Required action.
When you give the entries again, keep every word as it stands and drop the pictures.

Available records.
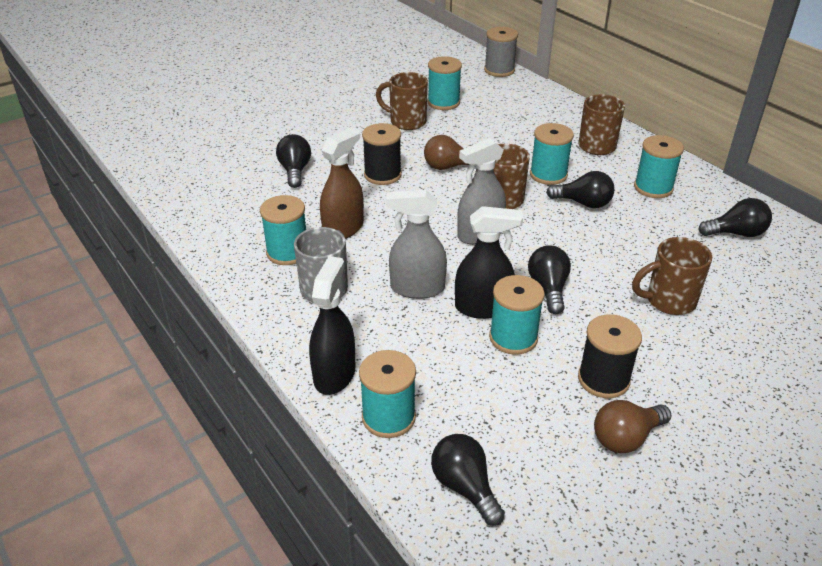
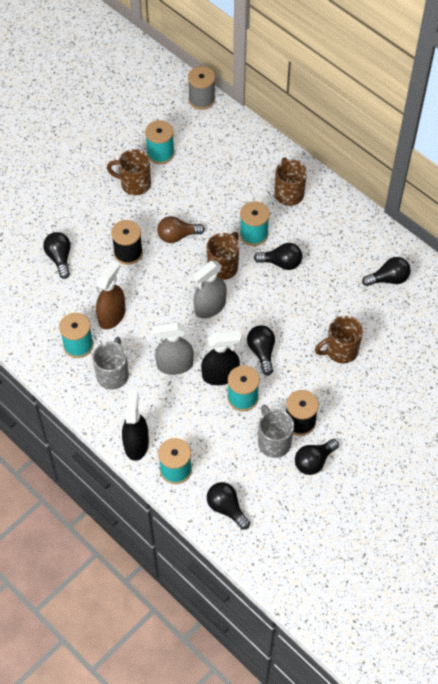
camera: 10 degrees left, 20 degrees up
(558, 400) = (273, 441): none -> grey mug
(626, 438) = (314, 461): brown light bulb -> black light bulb
(653, 188) = (332, 238): turquoise spool -> none

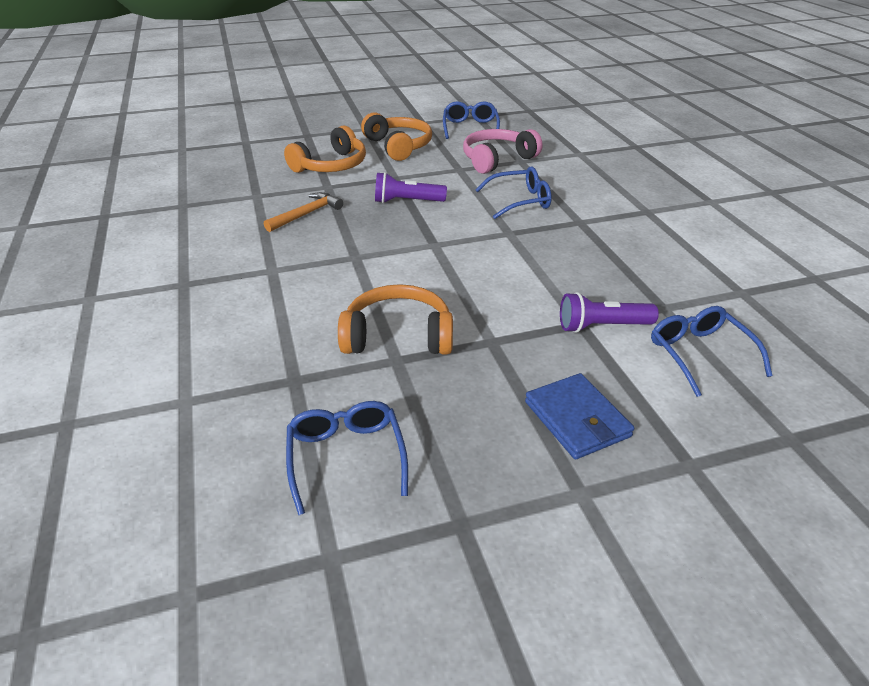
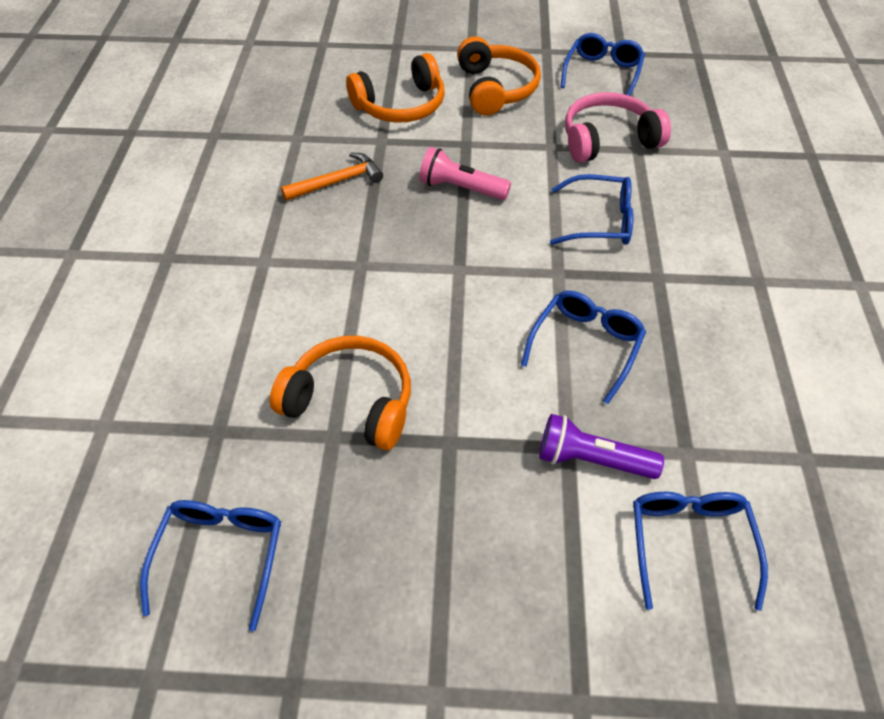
camera: 20 degrees right, 15 degrees up
(407, 201) = (461, 188): purple flashlight -> pink flashlight
(555, 267) = (585, 345): none -> blue glasses
(577, 419) = (486, 590): blue wallet -> none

Answer space.
camera: 10 degrees left, 20 degrees up
(558, 400) = (273, 441): none -> grey mug
(626, 438) = (314, 461): brown light bulb -> black light bulb
(653, 188) = (332, 238): turquoise spool -> none

camera: 20 degrees right, 15 degrees up
(407, 201) = (461, 188): purple flashlight -> pink flashlight
(555, 267) = (585, 345): none -> blue glasses
(577, 419) = (486, 590): blue wallet -> none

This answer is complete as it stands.